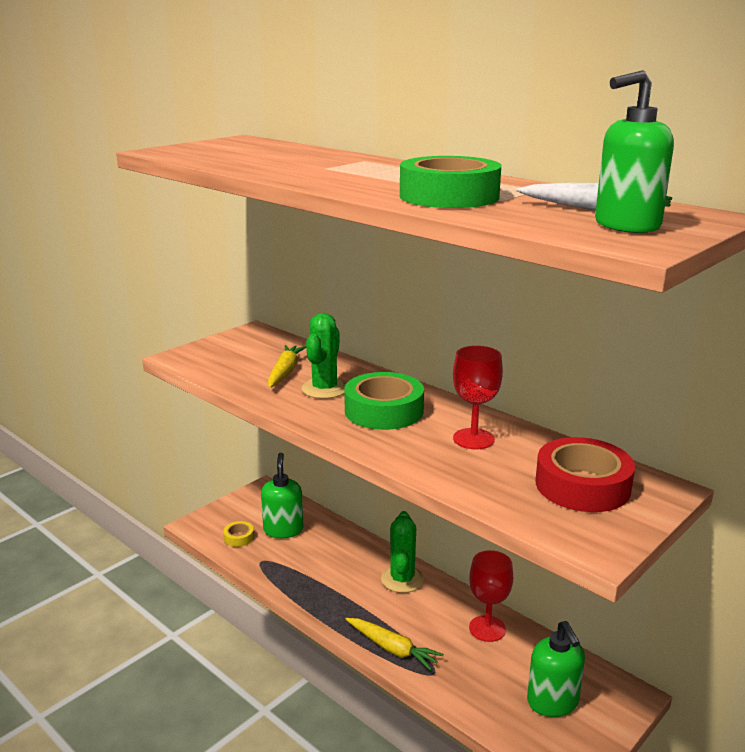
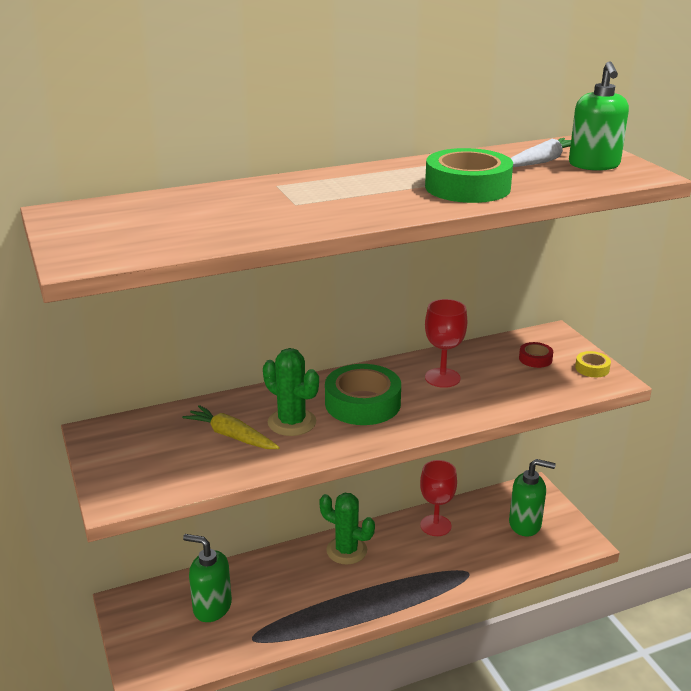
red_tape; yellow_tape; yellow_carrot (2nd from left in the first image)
==
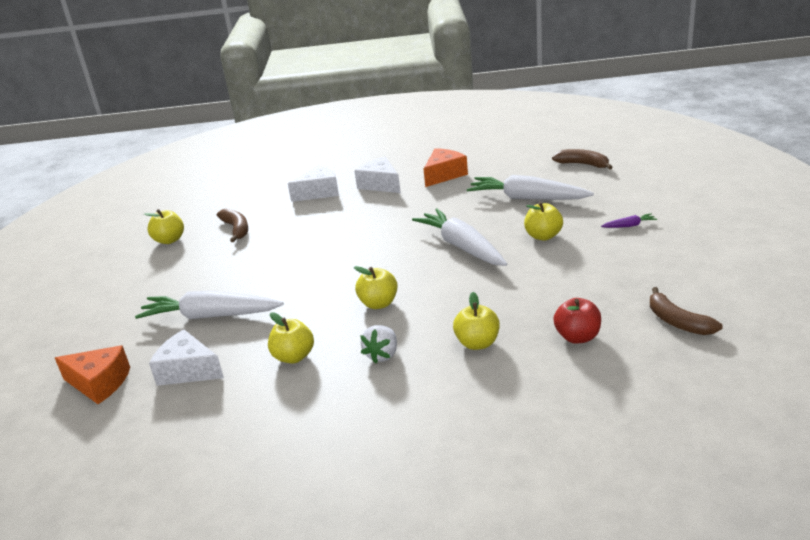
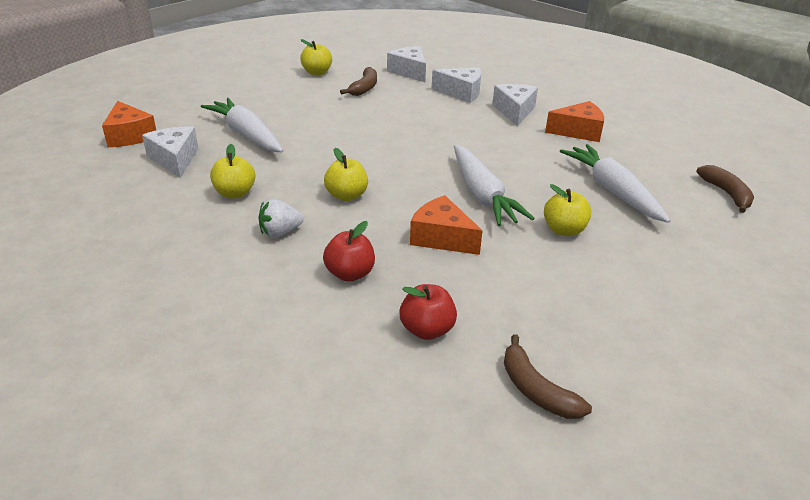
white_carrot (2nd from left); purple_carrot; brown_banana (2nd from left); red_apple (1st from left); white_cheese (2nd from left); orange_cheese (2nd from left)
--
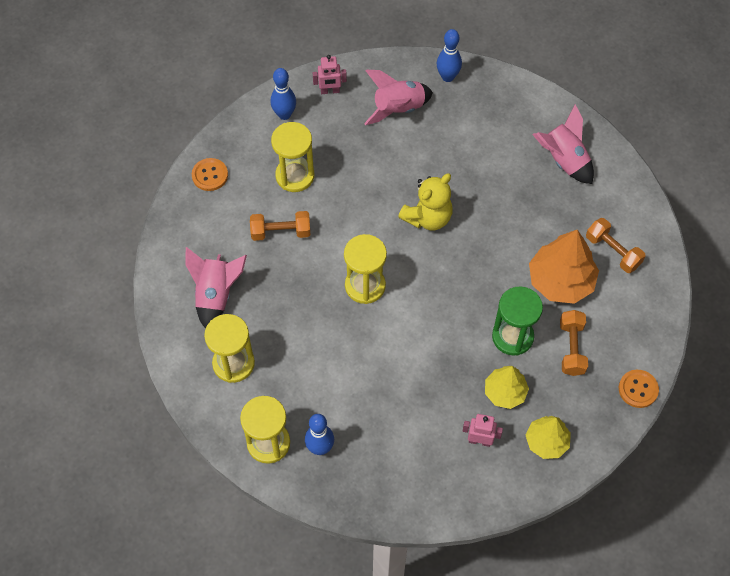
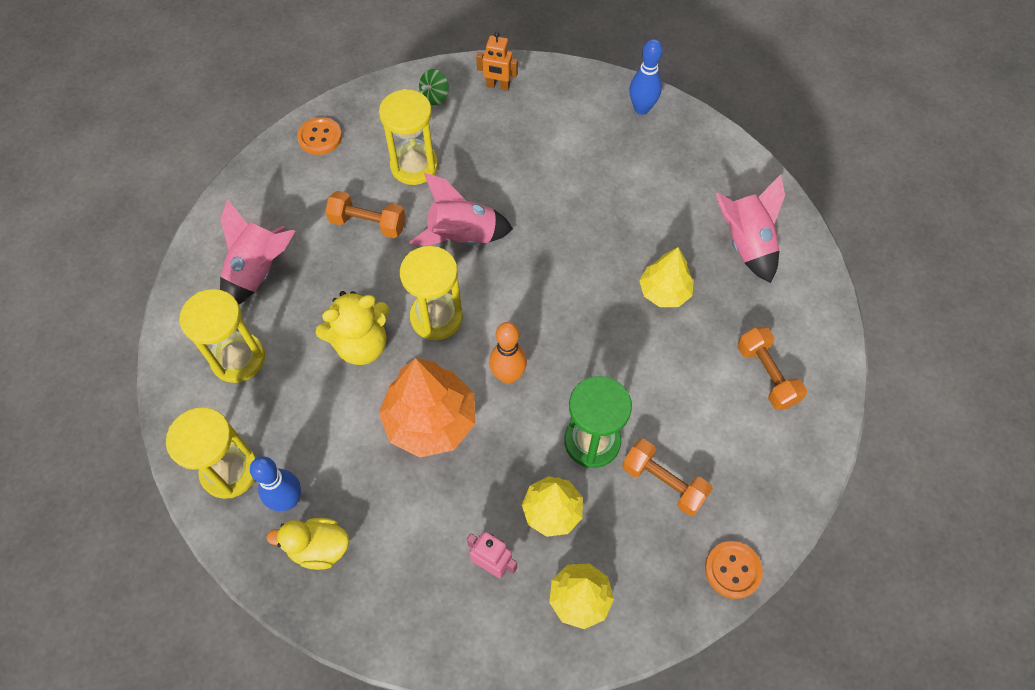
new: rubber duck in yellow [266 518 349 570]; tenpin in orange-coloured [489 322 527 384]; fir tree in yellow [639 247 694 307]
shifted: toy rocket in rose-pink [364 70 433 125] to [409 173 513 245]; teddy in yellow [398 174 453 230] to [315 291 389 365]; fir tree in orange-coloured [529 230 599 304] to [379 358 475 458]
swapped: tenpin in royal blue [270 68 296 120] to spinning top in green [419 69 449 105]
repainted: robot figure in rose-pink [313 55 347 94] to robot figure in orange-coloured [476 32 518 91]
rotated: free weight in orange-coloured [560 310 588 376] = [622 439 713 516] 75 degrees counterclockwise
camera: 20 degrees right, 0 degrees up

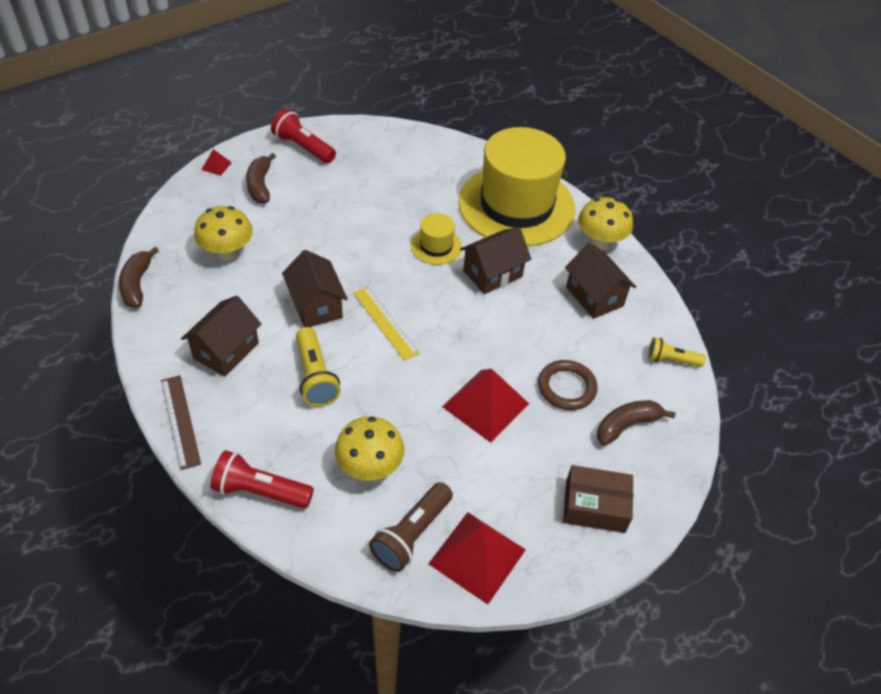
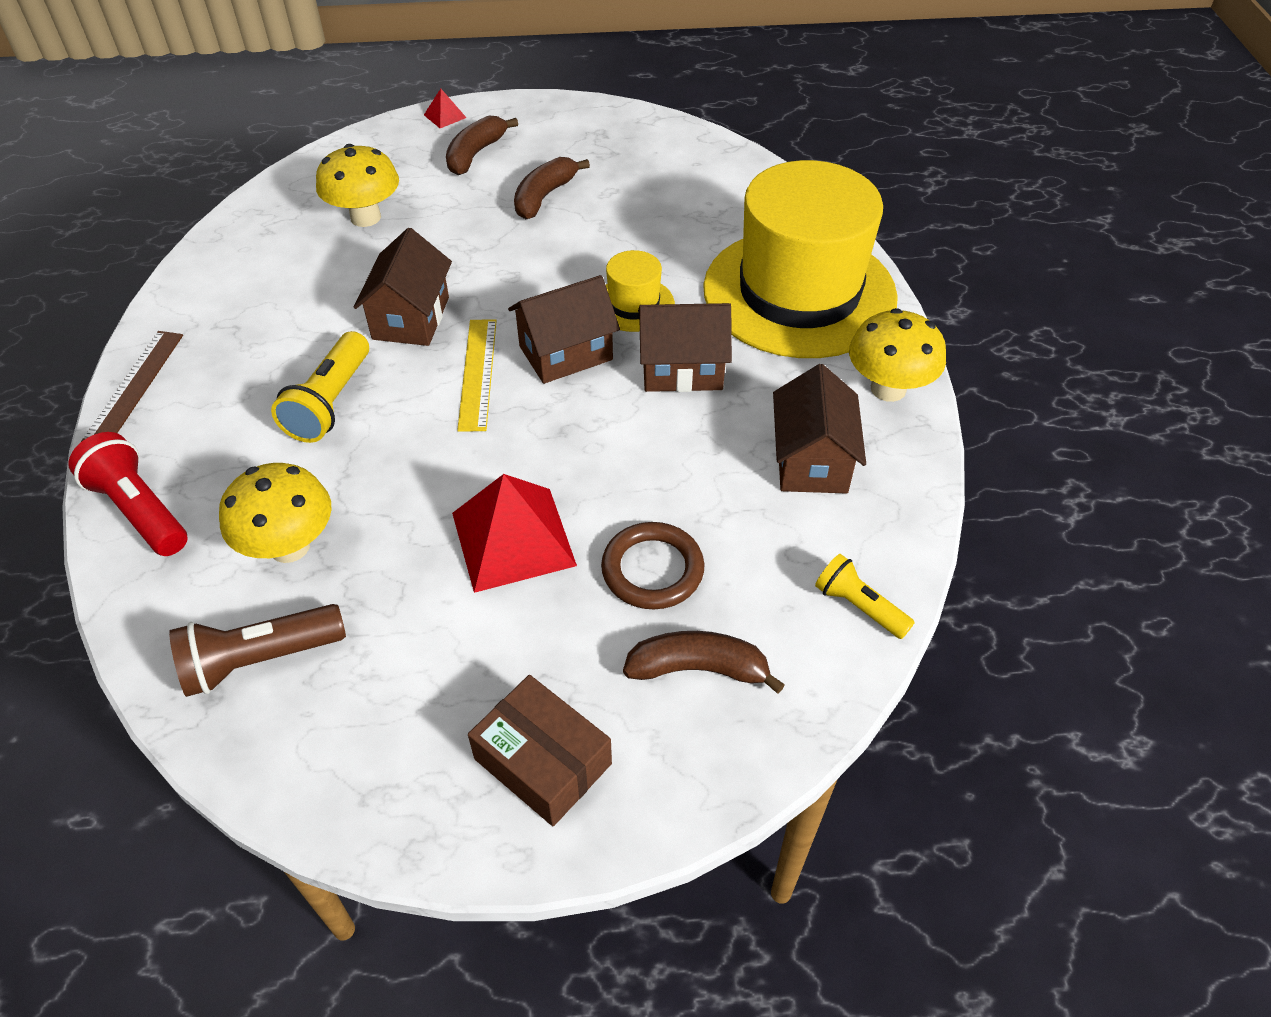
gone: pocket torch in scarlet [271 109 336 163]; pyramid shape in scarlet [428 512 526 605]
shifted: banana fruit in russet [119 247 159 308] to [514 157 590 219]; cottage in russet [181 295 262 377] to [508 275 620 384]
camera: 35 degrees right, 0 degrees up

What the exercise asks: Reproducing the whole listing above is not the task. Copy exactly only the lines from the one with "new: rubber duck" to the one with "swapped: tenpin in", both kept.

Answer for the task:
new: rubber duck in yellow [266 518 349 570]; tenpin in orange-coloured [489 322 527 384]; fir tree in yellow [639 247 694 307]
shifted: toy rocket in rose-pink [364 70 433 125] to [409 173 513 245]; teddy in yellow [398 174 453 230] to [315 291 389 365]; fir tree in orange-coloured [529 230 599 304] to [379 358 475 458]
swapped: tenpin in royal blue [270 68 296 120] to spinning top in green [419 69 449 105]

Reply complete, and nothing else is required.